### Exercise goal
Please print every record below exactly as it appears, but leave out the pictures.

★ ★ ★ ★ ★ ★ ★

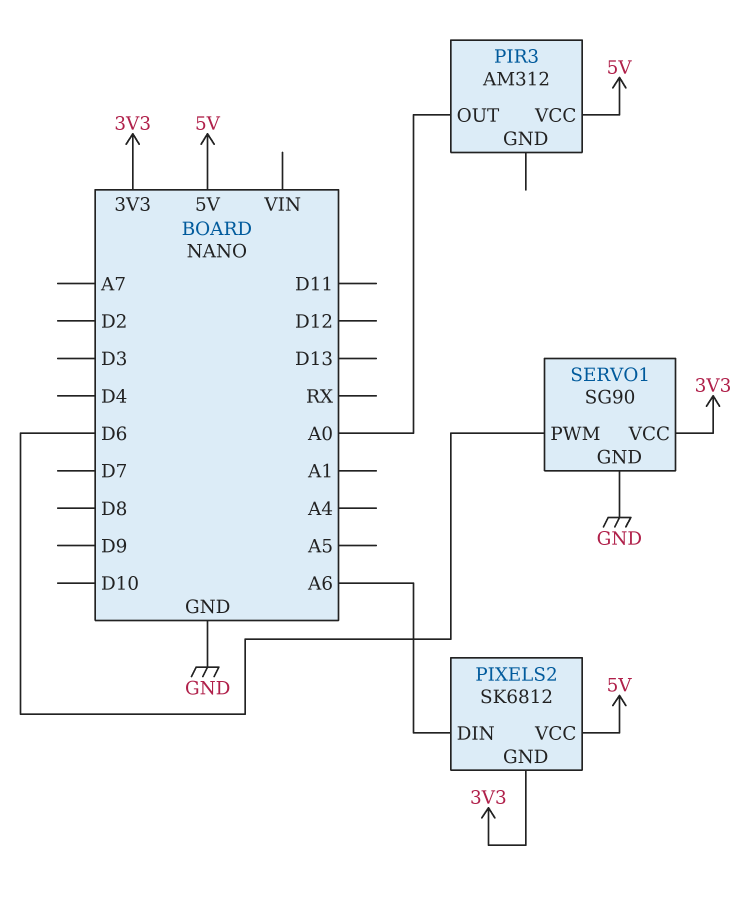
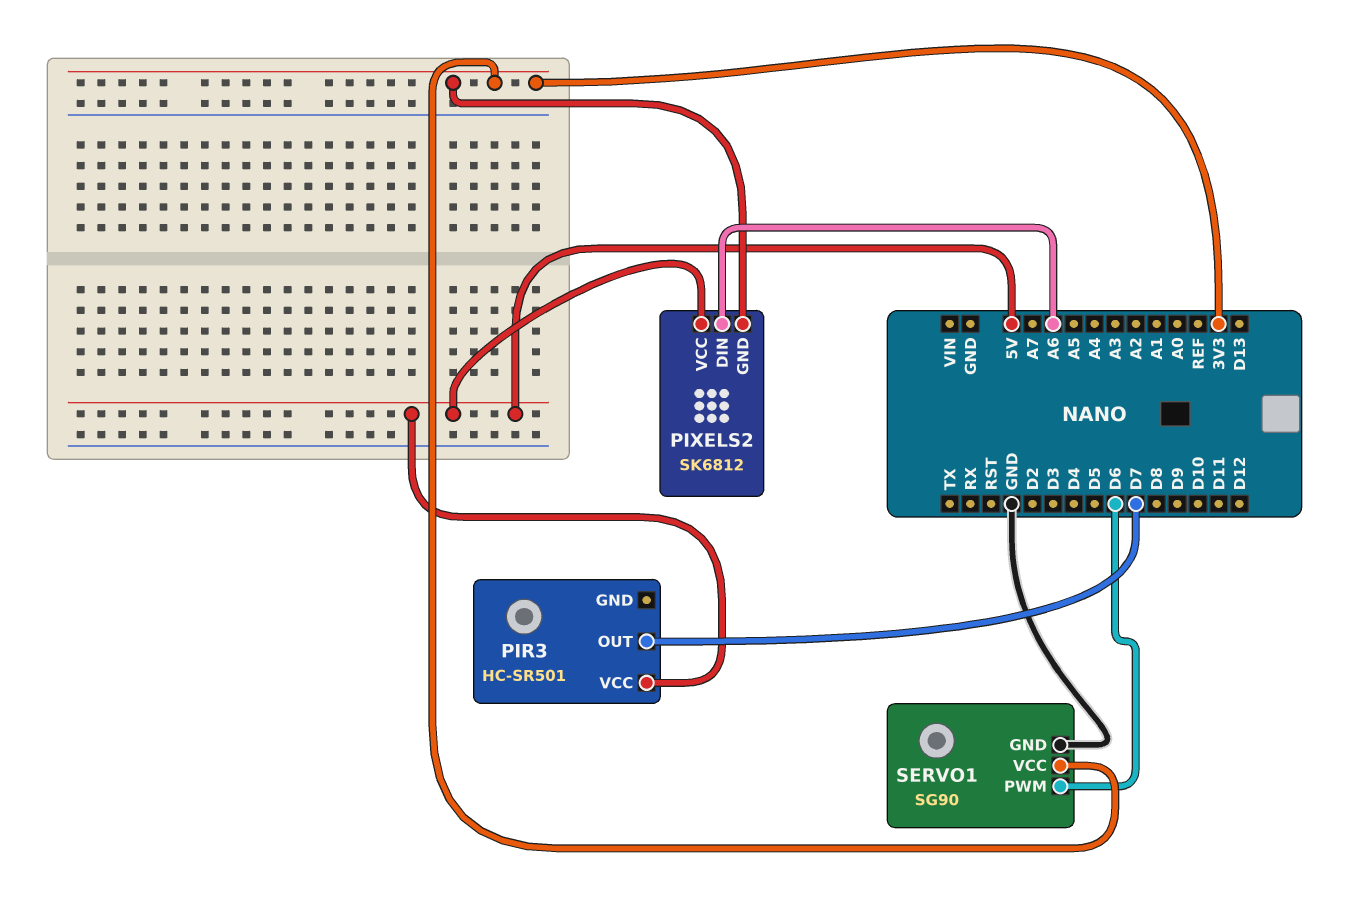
PIR3: AM312 -> HC-SR501
PIR3 pin OUT: A0 -> D7

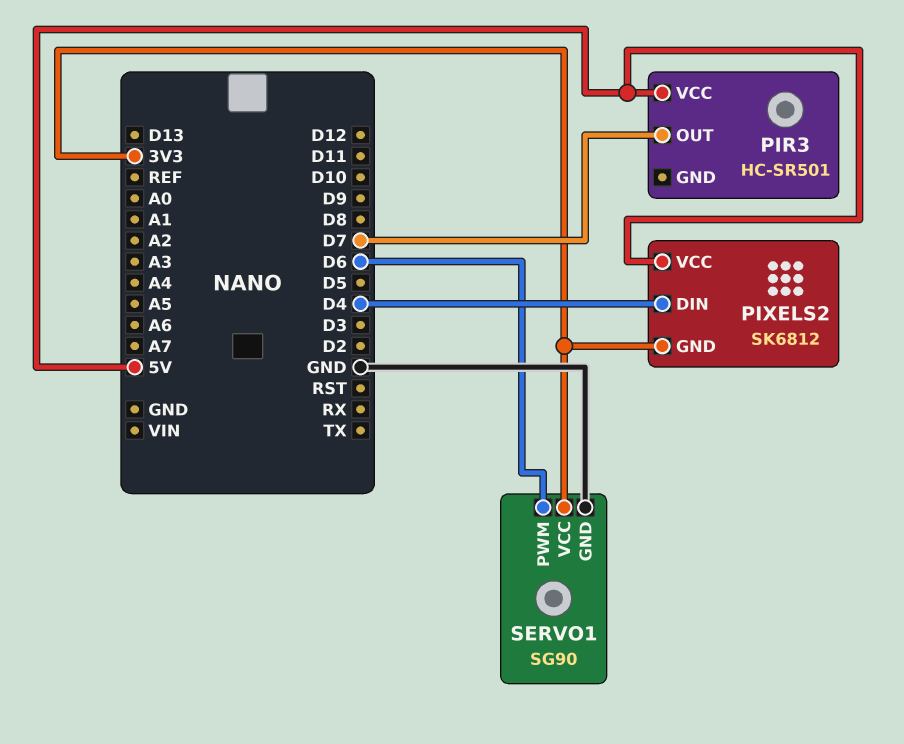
PIXELS2 pin DIN: A6 -> D4

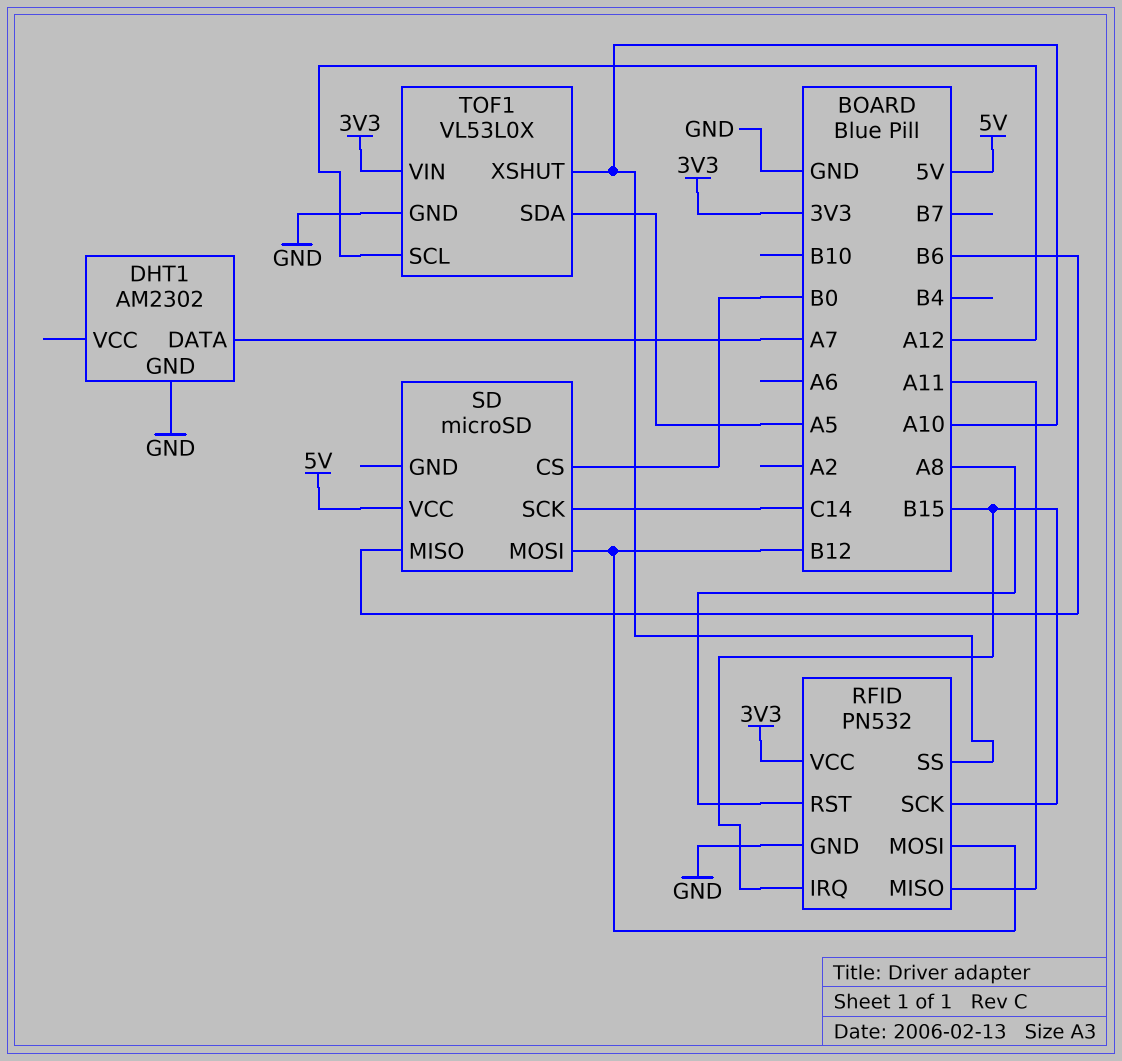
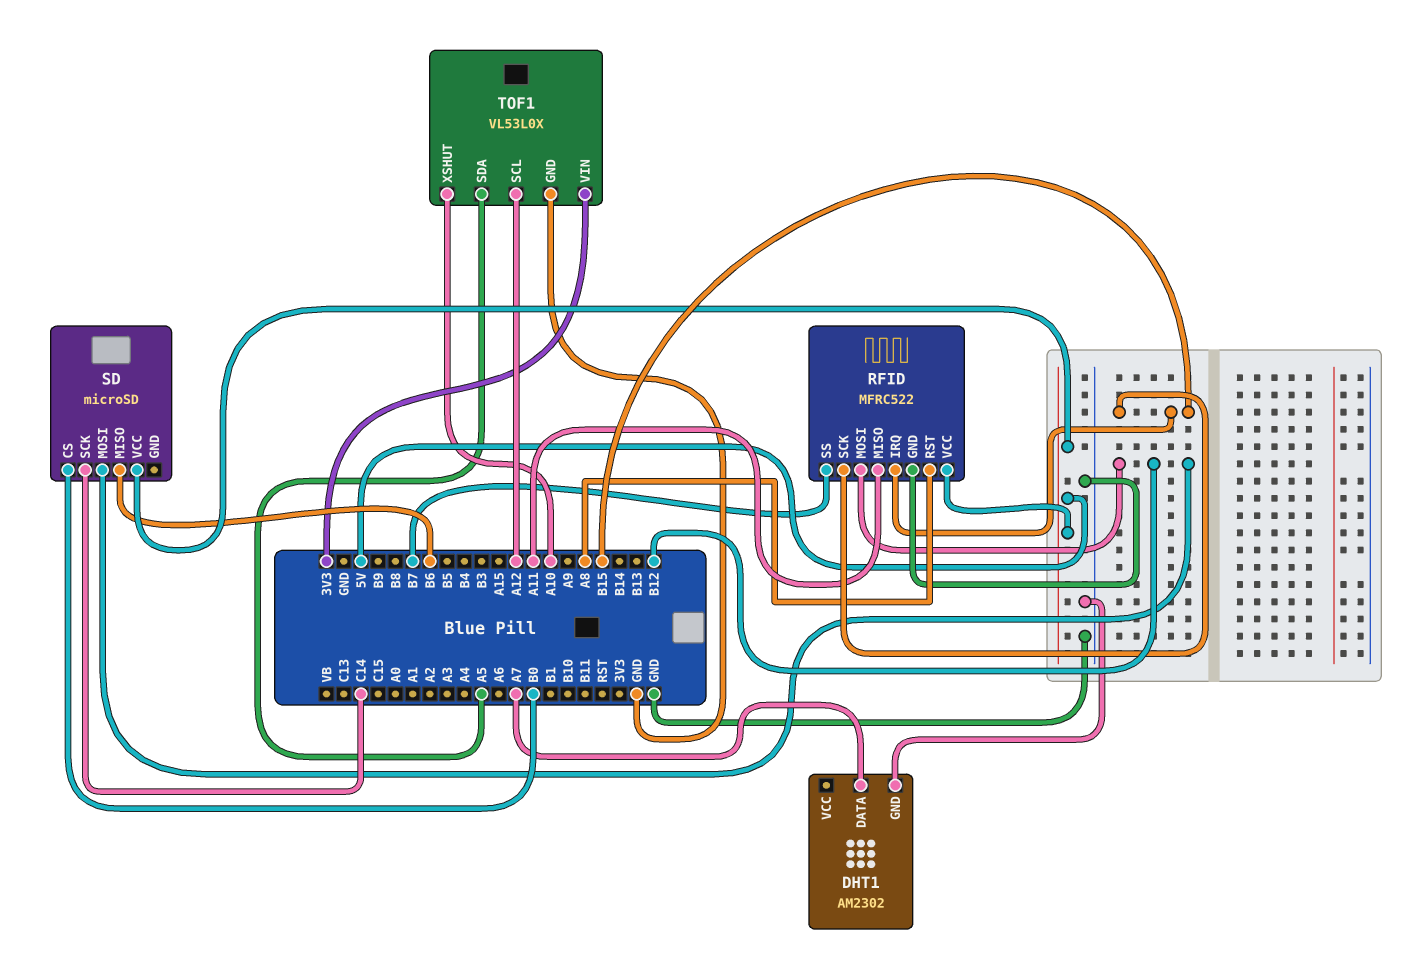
RFID: PN532 -> MFRC522
RFID pin SS: A10 -> B7
RFID pin VCC: 3V3 -> 5V

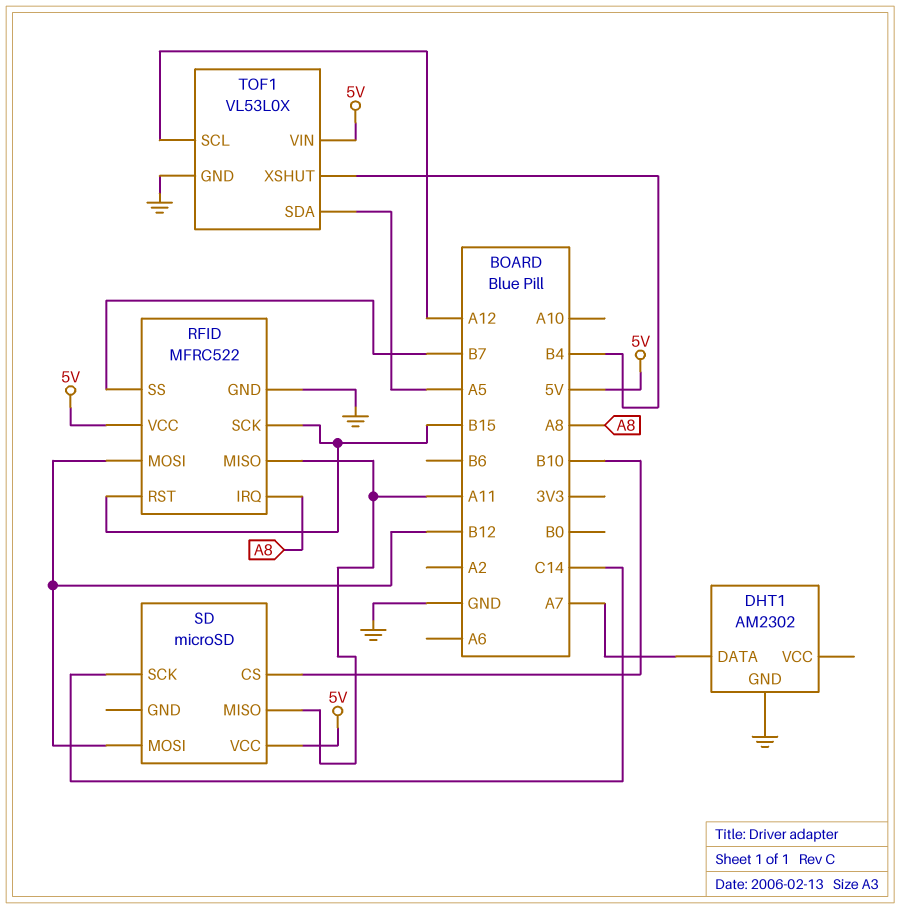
RFID pin IRQ: B15 -> A8
RFID pin RST: A8 -> B15
SD pin CS: B0 -> B10
SD pin MISO: B6 -> A11
TOF1 pin VIN: 3V3 -> 5V
TOF1 pin XSHUT: A10 -> B4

★ ★ ★ ★ ★ ★ ★

### Solution
PIR3: AM312 -> HC-SR501
PIR3 pin OUT: A0 -> D7

PIXELS2 pin DIN: A6 -> D4

RFID: PN532 -> MFRC522
RFID pin SS: A10 -> B7
RFID pin VCC: 3V3 -> 5V

RFID pin IRQ: B15 -> A8
RFID pin RST: A8 -> B15
SD pin CS: B0 -> B10
SD pin MISO: B6 -> A11
TOF1 pin VIN: 3V3 -> 5V
TOF1 pin XSHUT: A10 -> B4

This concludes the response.